▸ AIM OF THE TASK
Rewrite the rows from the line with "8: 21:07 -> 20:46" up to and including the last row, changing every "JPV" to "JPW" and leaving everything else the same. Leave out the pictures.

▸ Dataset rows

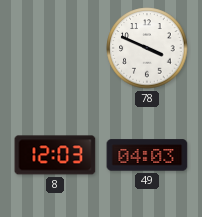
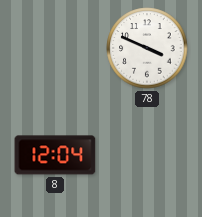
8: 12:03 -> 12:04
49: 04:03 -> none
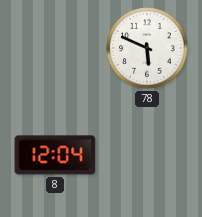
78: 3:49 -> 5:49
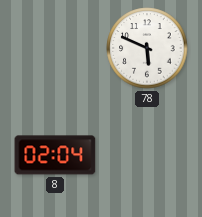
8: 12:04 -> 02:04
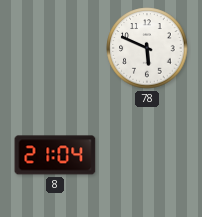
8: 02:04 -> 21:04
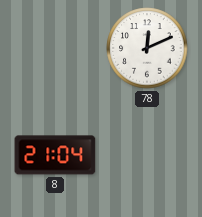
78: 5:49 -> 12:11
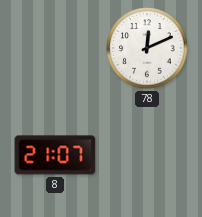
8: 21:04 -> 21:07
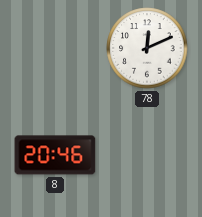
8: 21:07 -> 20:46
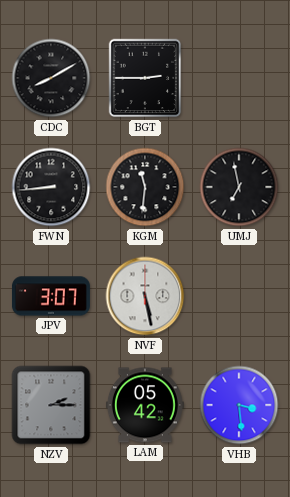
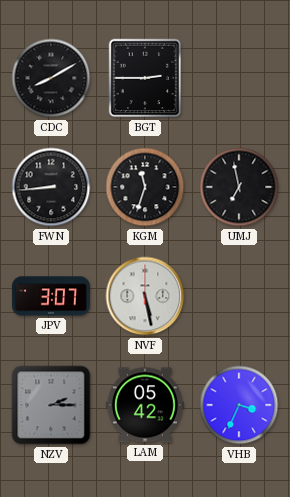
KGM: 11:31 -> 11:33
VHB: 3:29 -> 3:34
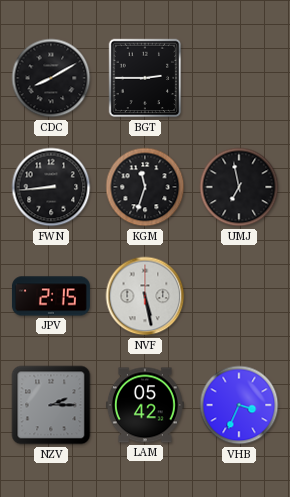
JPV: 3:07 -> 2:15
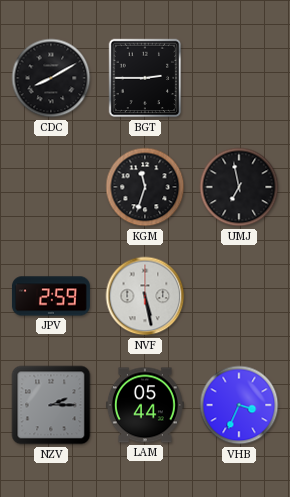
FWN: 8:44 -> none
JPV: 2:15 -> 2:59
LAM: 05:42 -> 05:44
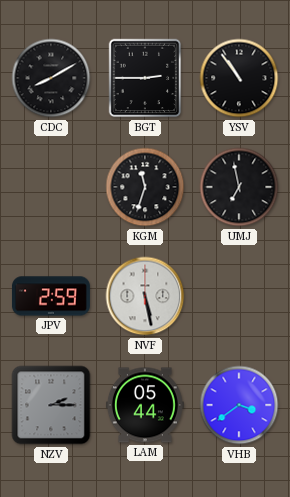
YSV: none -> 10:54
VHB: 3:34 -> 3:39
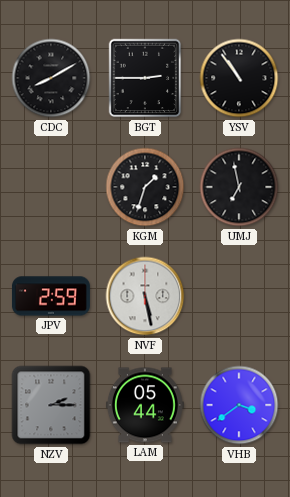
KGM: 11:33 -> 1:33
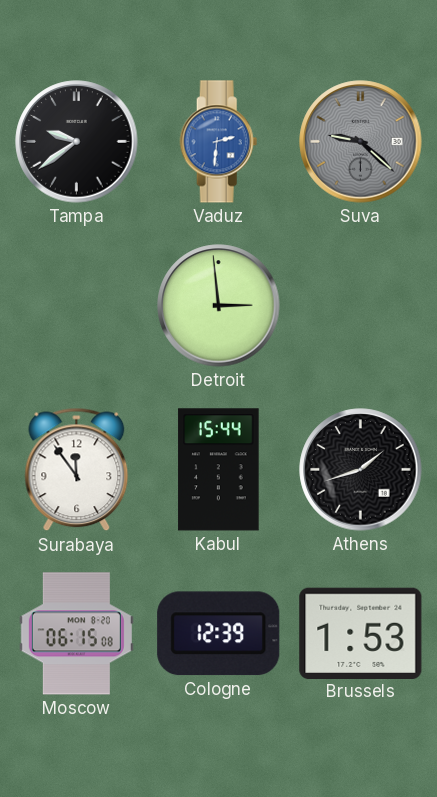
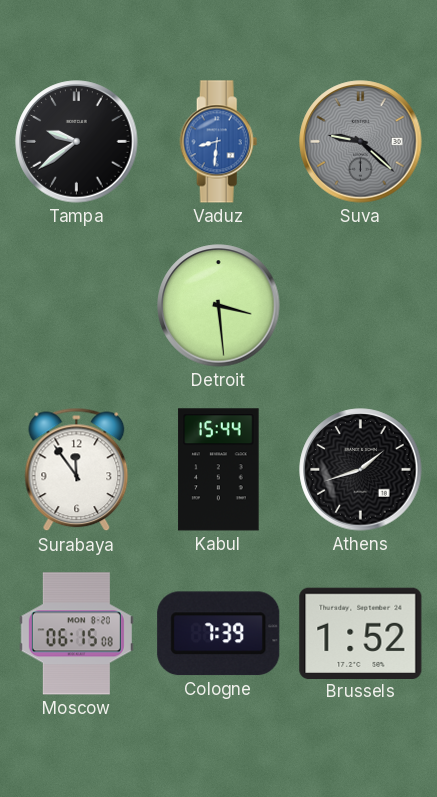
Vaduz: 2:31 -> 8:31
Detroit: 2:59 -> 3:29
Cologne: 12:39 -> 7:39
Brussels: 1:53 -> 1:52
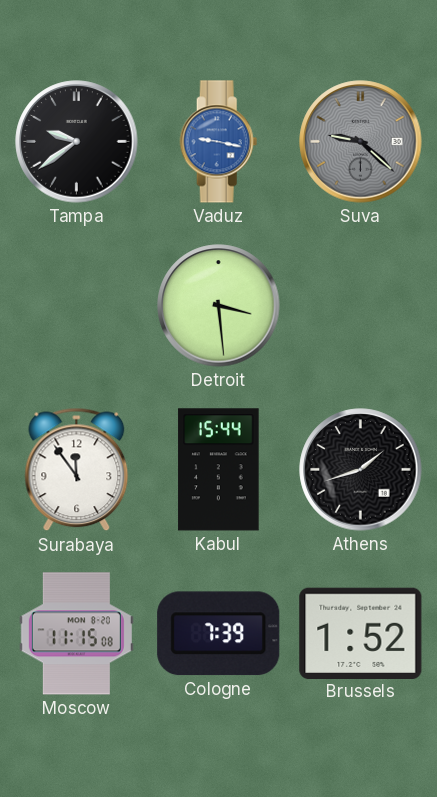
Vaduz: 8:31 -> 9:17
Moscow: 06:15 -> 11:15
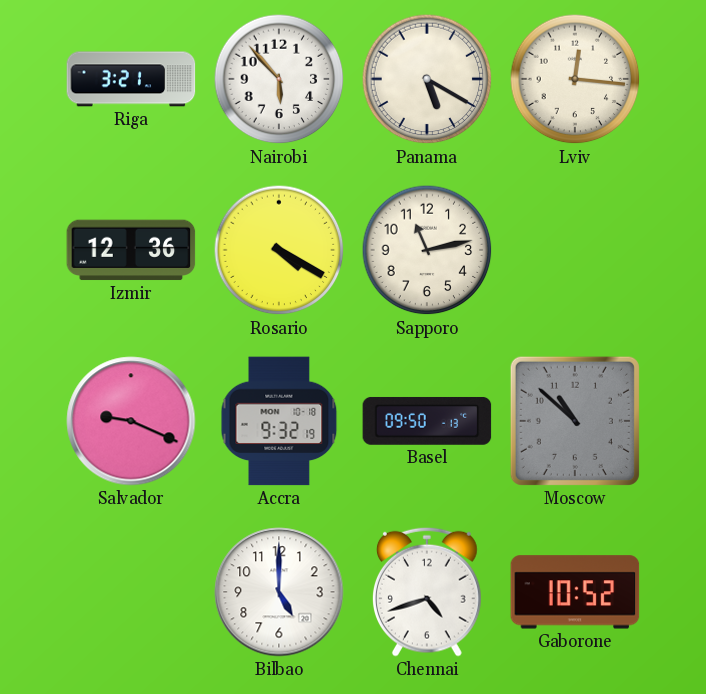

▸ ANSWER TO THE EXERCISE
8: 21:07 -> 20:46
KGM: 11:31 -> 11:33
VHB: 3:29 -> 3:34
JPW: 3:07 -> 2:15
FWN: 8:44 -> none
JPW: 2:15 -> 2:59
LAM: 05:42 -> 05:44
YSV: none -> 10:54
VHB: 3:34 -> 3:39
KGM: 11:33 -> 1:33
Vaduz: 2:31 -> 8:31
Detroit: 2:59 -> 3:29
Cologne: 12:39 -> 7:39
Brussels: 1:53 -> 1:52
Vaduz: 8:31 -> 9:17
Moscow: 06:15 -> 11:15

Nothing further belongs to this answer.